# WORK INSTRUCTION
Repeat every entry exactly as it stands. Omit the images.

[Itemized modification records]
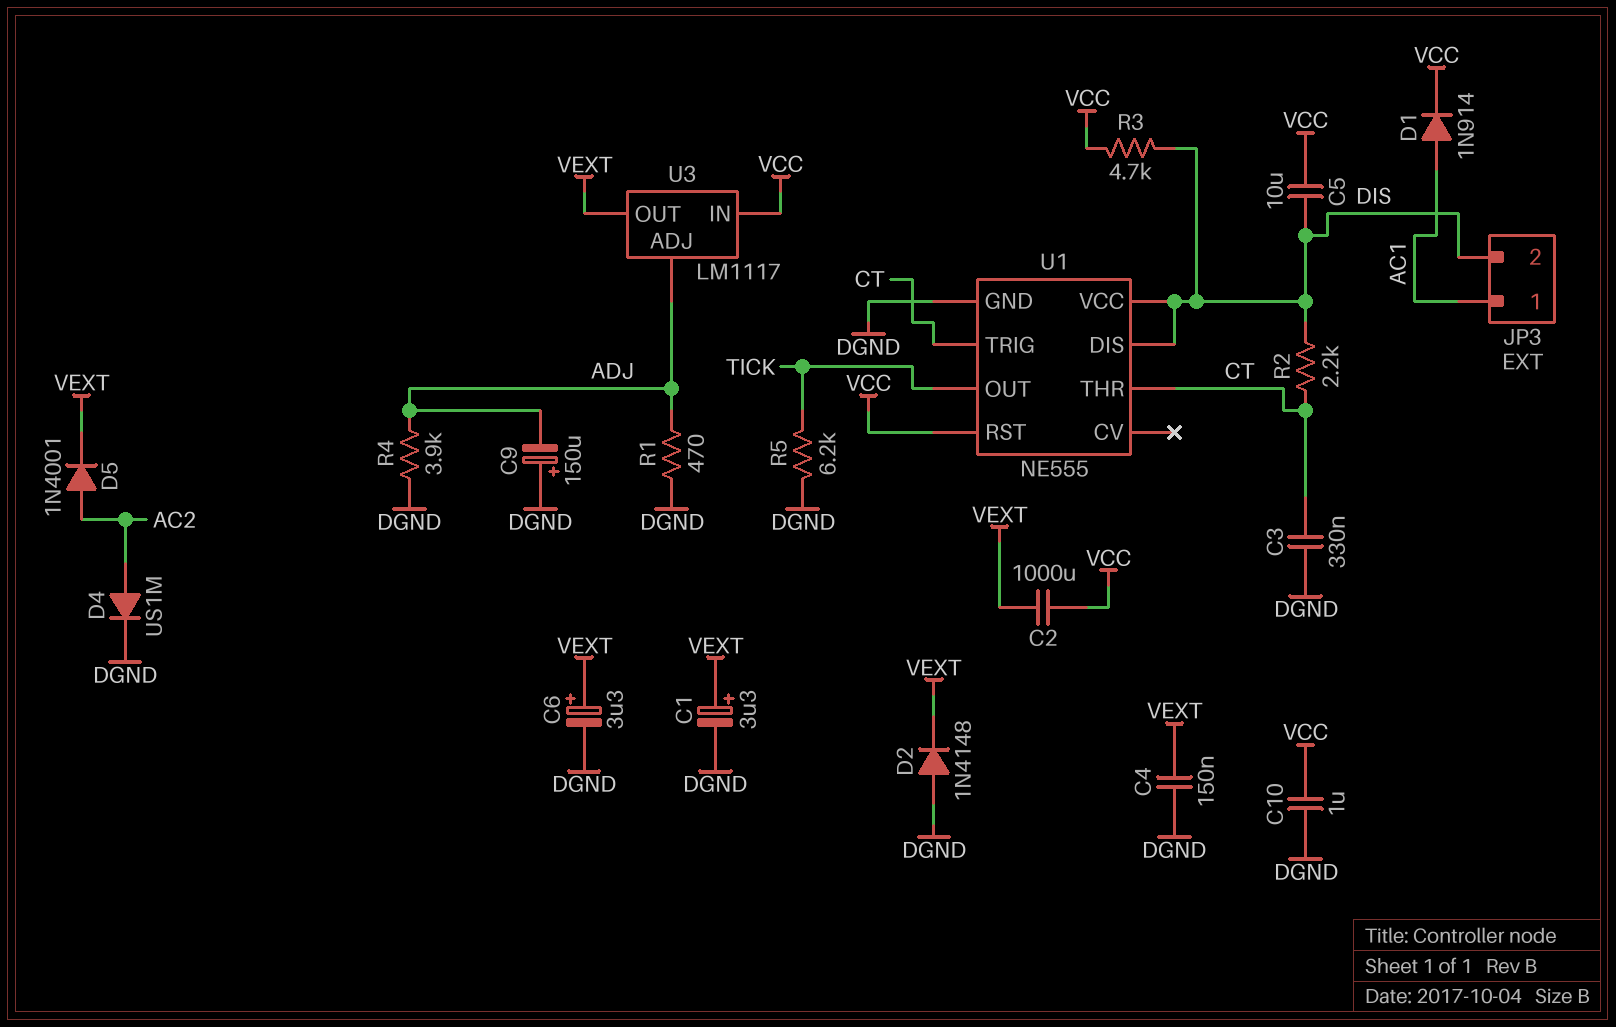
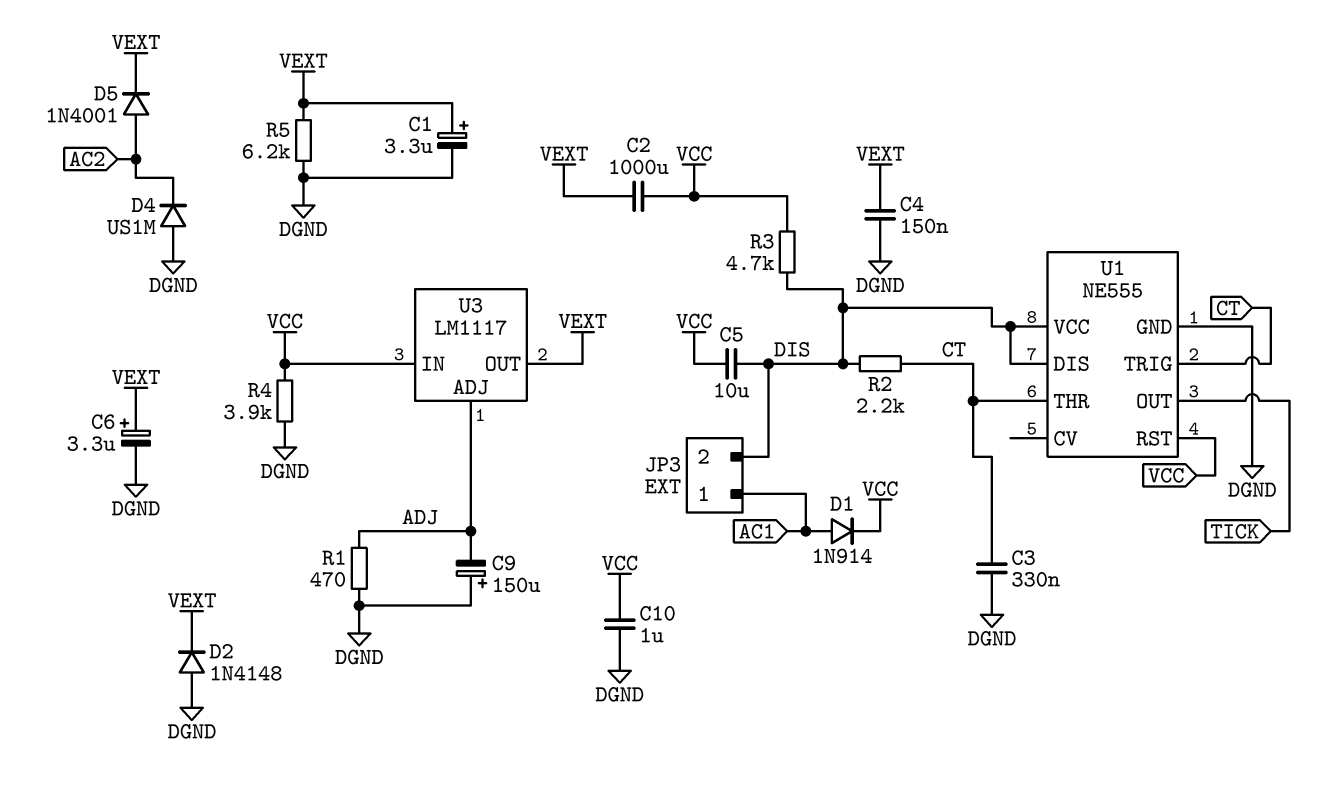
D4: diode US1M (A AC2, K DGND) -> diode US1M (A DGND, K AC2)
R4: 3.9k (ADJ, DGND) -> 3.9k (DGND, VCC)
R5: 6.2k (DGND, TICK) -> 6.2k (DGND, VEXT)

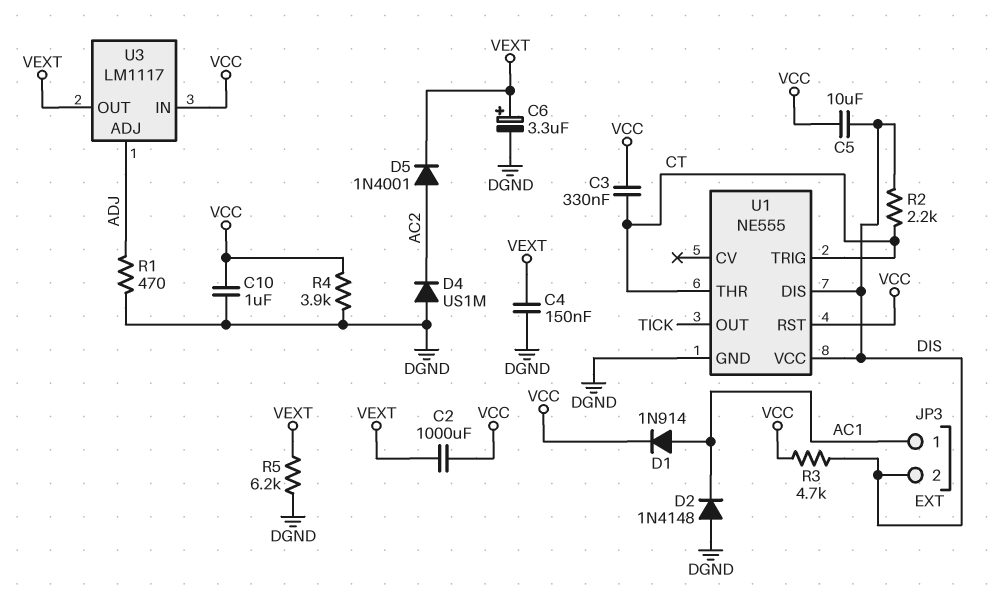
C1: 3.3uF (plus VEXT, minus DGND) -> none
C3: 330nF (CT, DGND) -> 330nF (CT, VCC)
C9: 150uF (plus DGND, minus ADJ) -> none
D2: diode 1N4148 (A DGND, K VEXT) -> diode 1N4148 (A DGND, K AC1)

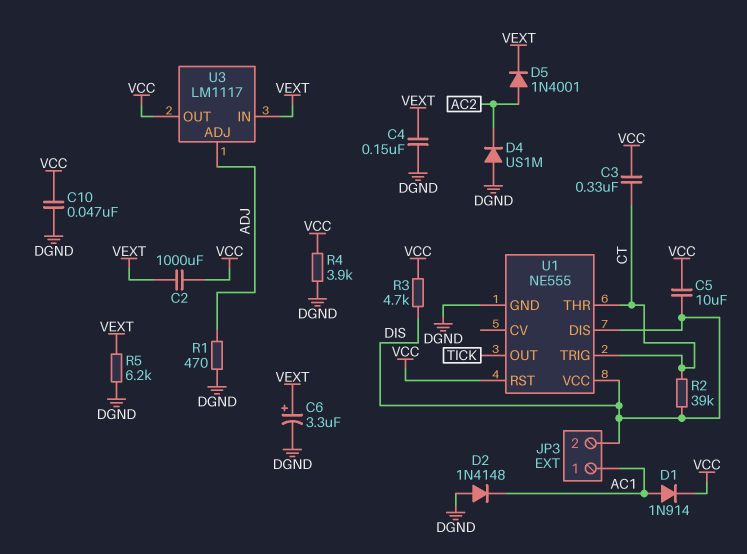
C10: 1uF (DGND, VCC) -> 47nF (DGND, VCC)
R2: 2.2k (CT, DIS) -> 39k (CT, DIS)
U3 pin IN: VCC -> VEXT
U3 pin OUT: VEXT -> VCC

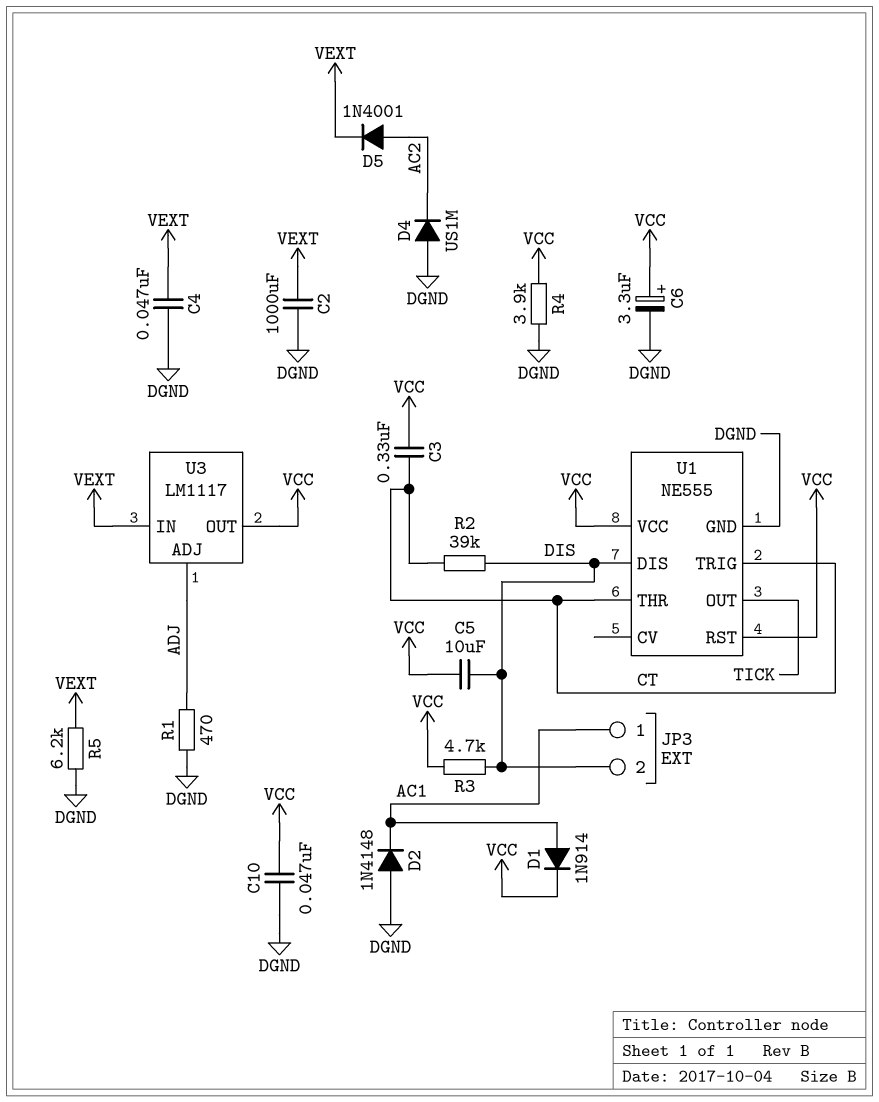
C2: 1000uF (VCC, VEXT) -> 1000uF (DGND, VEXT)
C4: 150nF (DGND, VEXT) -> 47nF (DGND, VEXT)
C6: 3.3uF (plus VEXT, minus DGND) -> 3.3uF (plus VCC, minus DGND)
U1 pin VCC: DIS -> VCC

# TASK RESPONSE
D4: diode US1M (A AC2, K DGND) -> diode US1M (A DGND, K AC2)
R4: 3.9k (ADJ, DGND) -> 3.9k (DGND, VCC)
R5: 6.2k (DGND, TICK) -> 6.2k (DGND, VEXT)

C1: 3.3uF (plus VEXT, minus DGND) -> none
C3: 330nF (CT, DGND) -> 330nF (CT, VCC)
C9: 150uF (plus DGND, minus ADJ) -> none
D2: diode 1N4148 (A DGND, K VEXT) -> diode 1N4148 (A DGND, K AC1)

C10: 1uF (DGND, VCC) -> 47nF (DGND, VCC)
R2: 2.2k (CT, DIS) -> 39k (CT, DIS)
U3 pin IN: VCC -> VEXT
U3 pin OUT: VEXT -> VCC

C2: 1000uF (VCC, VEXT) -> 1000uF (DGND, VEXT)
C4: 150nF (DGND, VEXT) -> 47nF (DGND, VEXT)
C6: 3.3uF (plus VEXT, minus DGND) -> 3.3uF (plus VCC, minus DGND)
U1 pin VCC: DIS -> VCC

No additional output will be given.